◆ Try it
Your copy should run exactly from the line containing "yellow phone: 0 -> 3" to the last line of the entries below, and it should include no pictures.

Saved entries

───

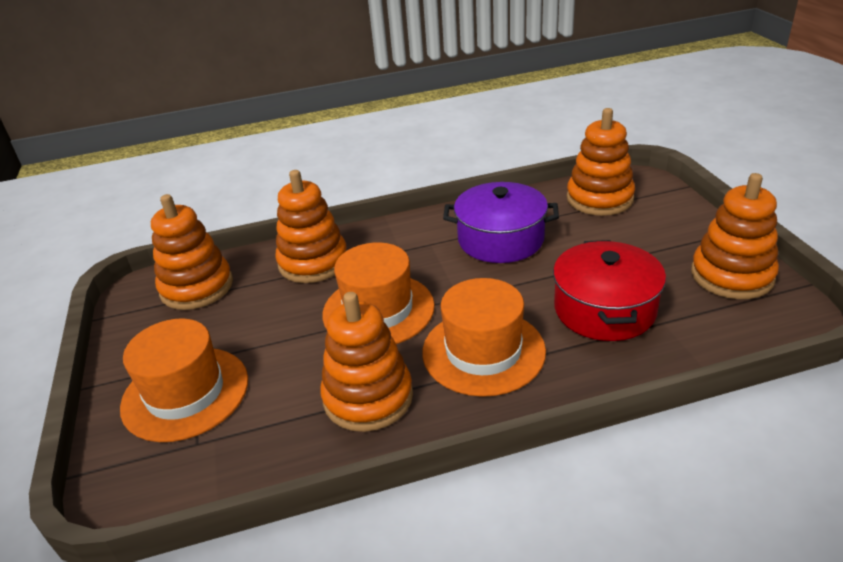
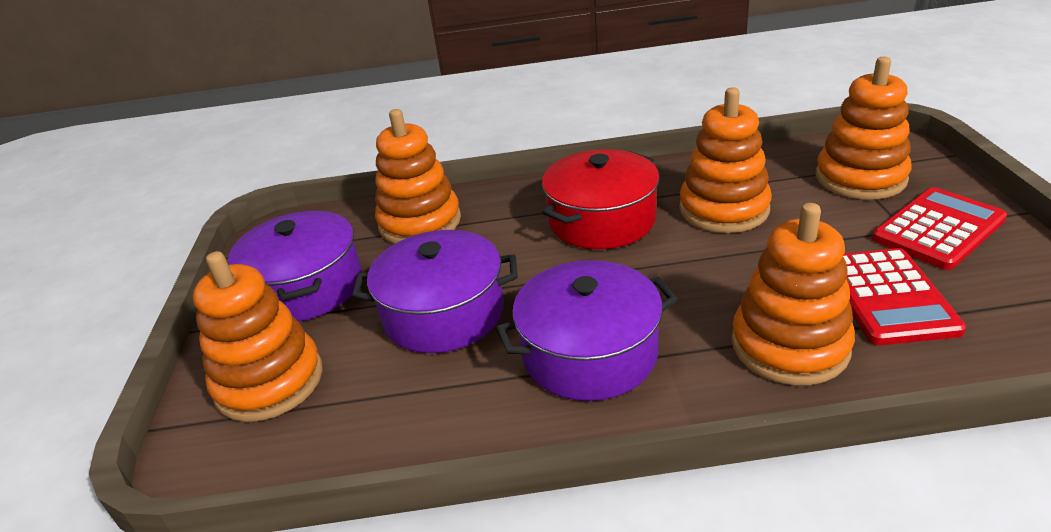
orange hat: 3 -> 0
purple pot: 1 -> 3
red calculator: 0 -> 2

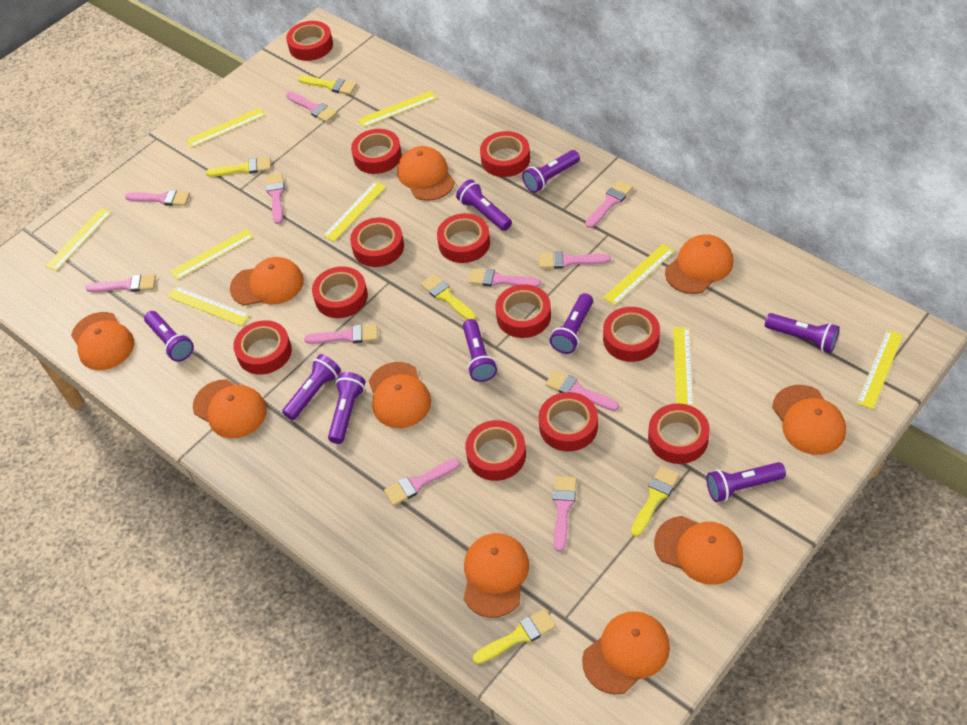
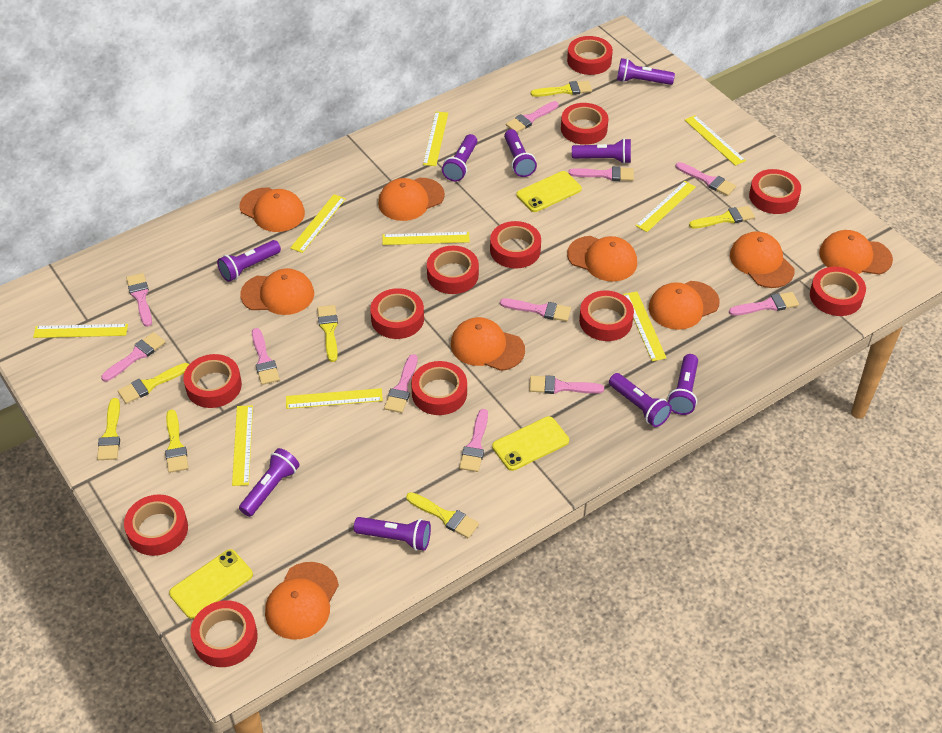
orange cap: 10 -> 9
yellow brush: 5 -> 7
yellow phone: 0 -> 3

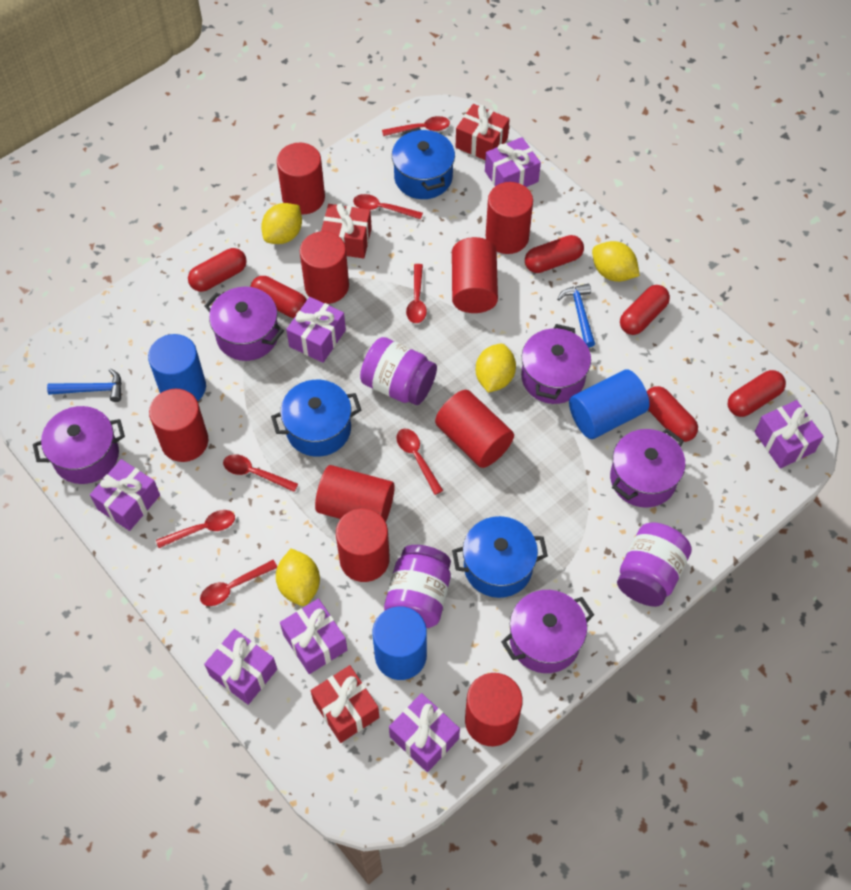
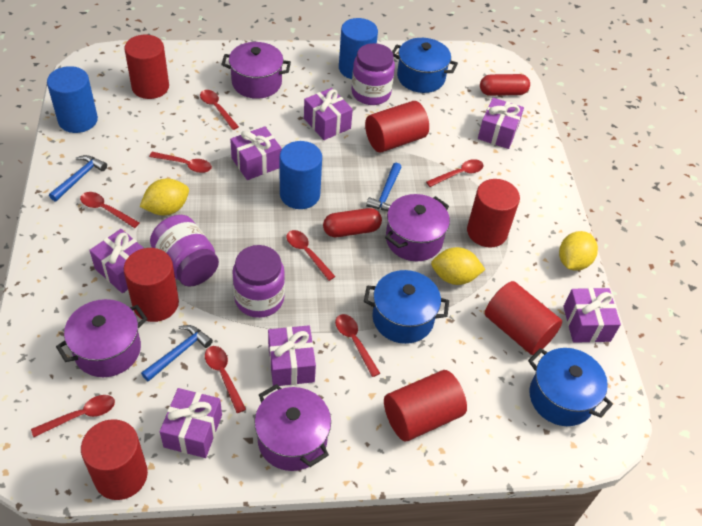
blue hammer: 2 -> 3
purple pot: 5 -> 4
red capsule: 6 -> 2
red cylinder: 9 -> 7
red gift: 3 -> 0
red spoon: 7 -> 8
yellow lemon: 4 -> 3

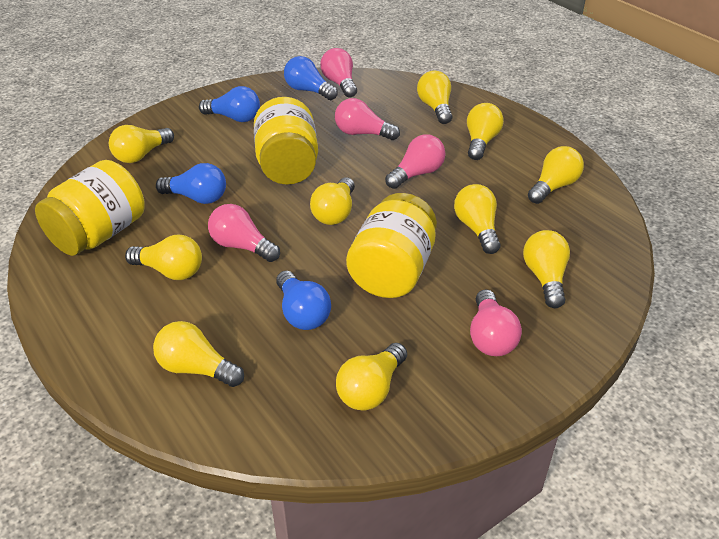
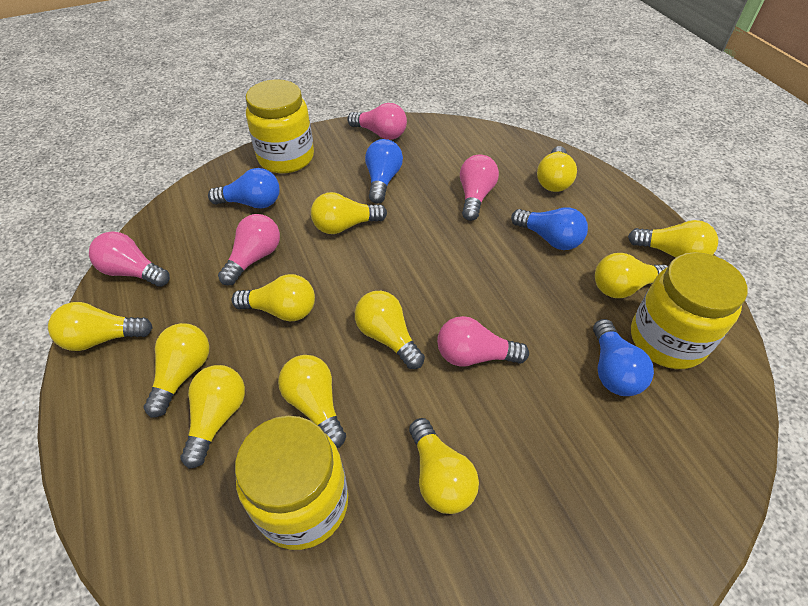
yellow light bulb: 10 -> 11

───

◆ Written reply
yellow phone: 0 -> 3

blue hammer: 2 -> 3
purple pot: 5 -> 4
red capsule: 6 -> 2
red cylinder: 9 -> 7
red gift: 3 -> 0
red spoon: 7 -> 8
yellow lemon: 4 -> 3

yellow light bulb: 10 -> 11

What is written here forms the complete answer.